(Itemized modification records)
====================

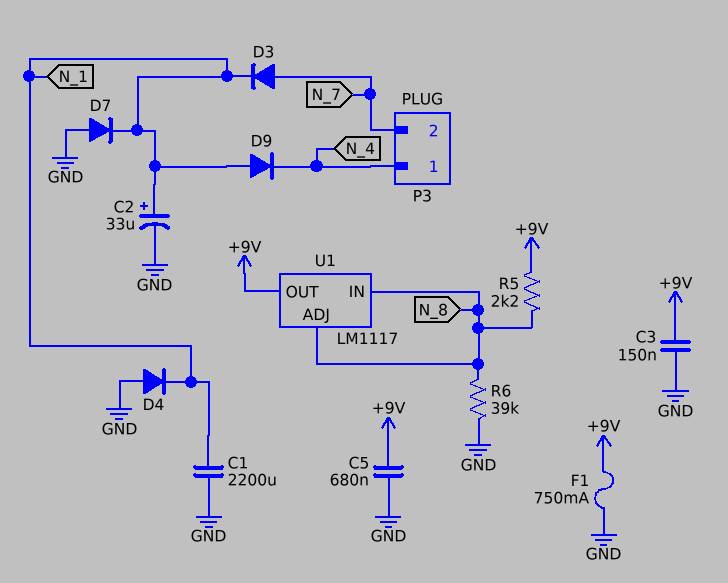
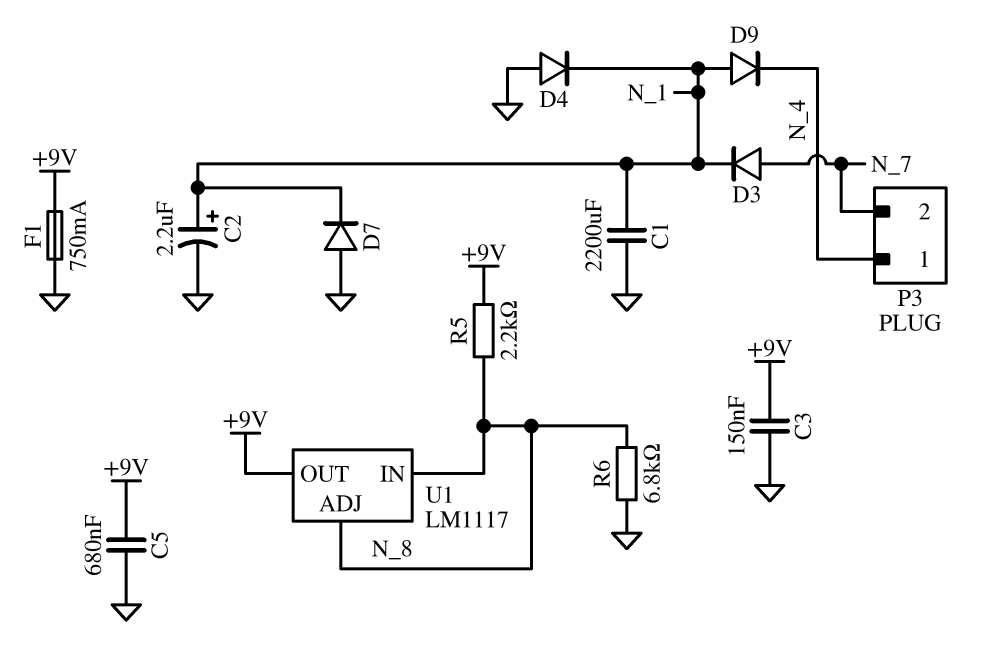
C2: 33uF (plus N_1, minus GND) -> 2.2uF (plus N_1, minus GND)
R6: 39k (GND, N_8) -> 6.8k (GND, N_8)

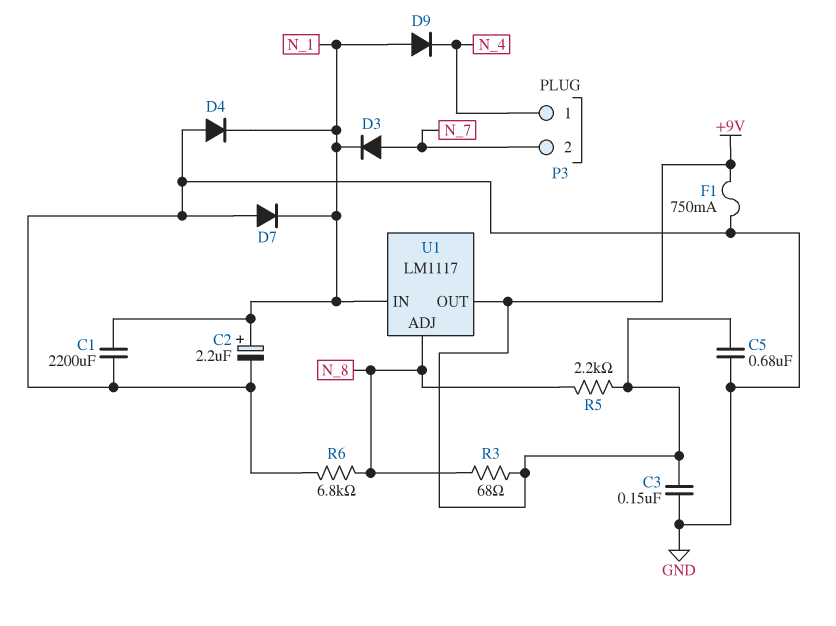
R3: none -> 68 (+9V, N_8)
U1 pin IN: N_8 -> N_1

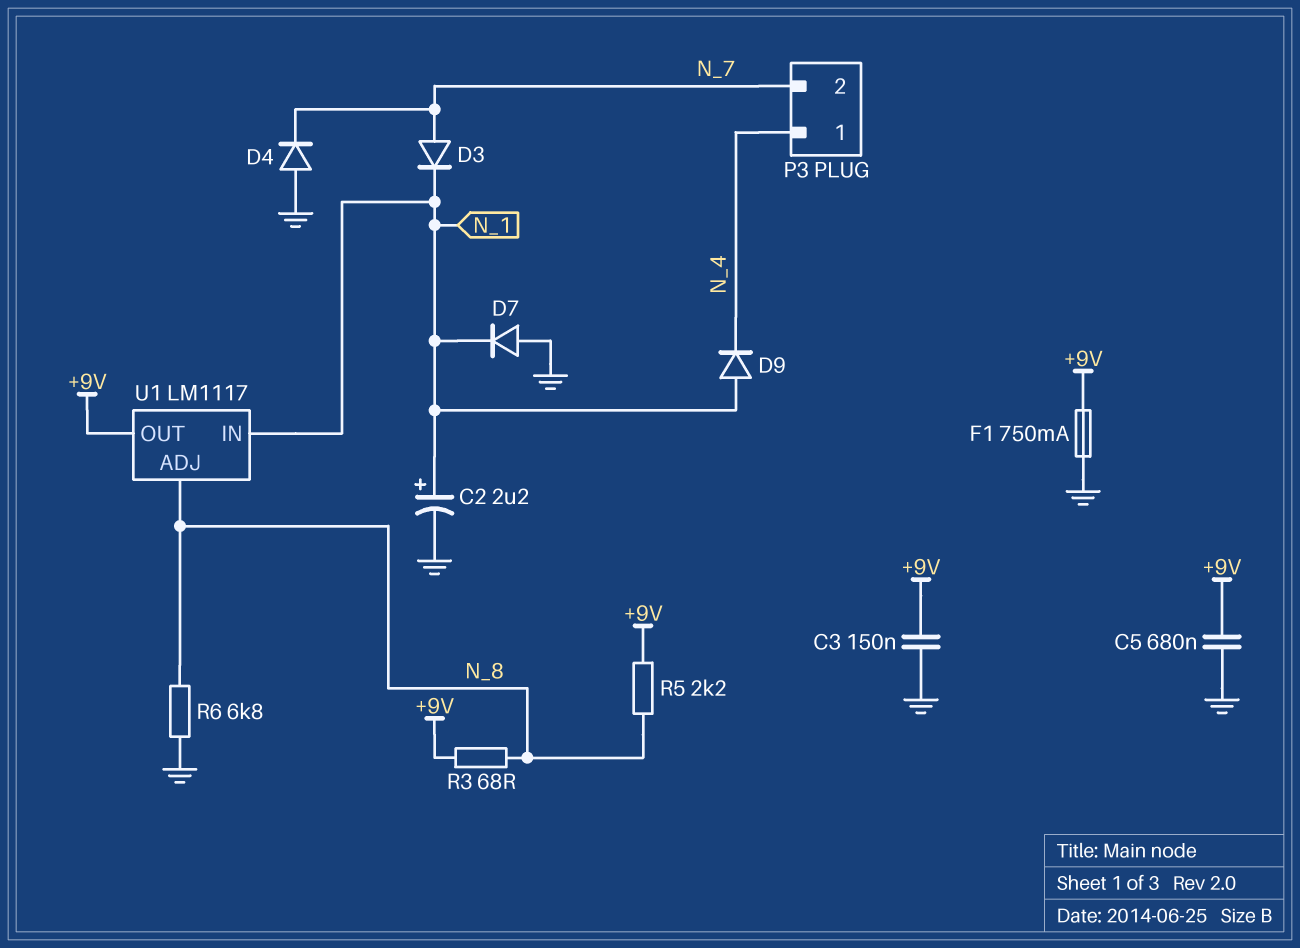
C1: 2200uF (GND, N_1) -> none
D4: diode (A GND, K N_1) -> diode (A GND, K N_7)

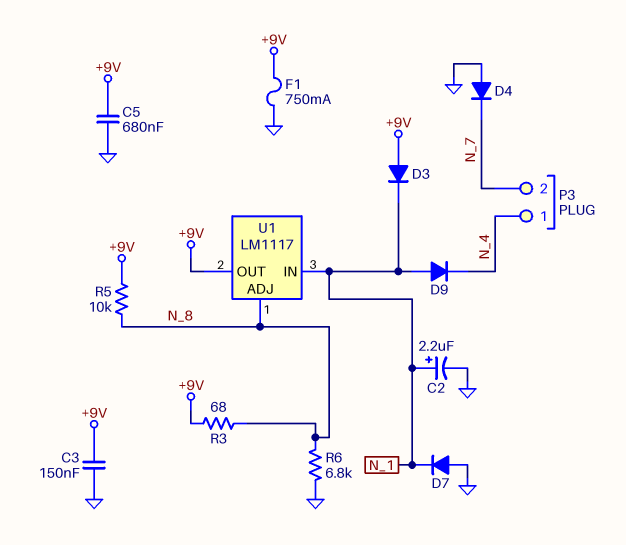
D3: diode (A N_7, K N_1) -> diode (A +9V, K N_1)
R5: 2.2k (+9V, N_8) -> 10k (+9V, N_8)

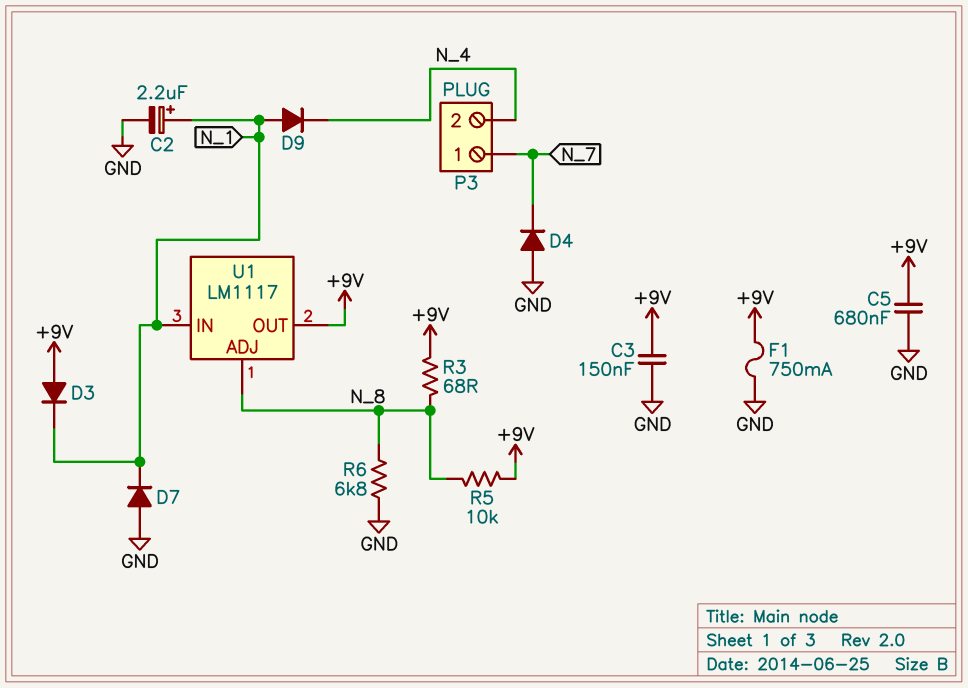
P3 pin 1: N_4 -> N_7
P3 pin 2: N_7 -> N_4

====================

Filter the entries above and keep only the lines with the word "diode".

=== Response ===
D4: diode (A GND, K N_1) -> diode (A GND, K N_7)
D3: diode (A N_7, K N_1) -> diode (A +9V, K N_1)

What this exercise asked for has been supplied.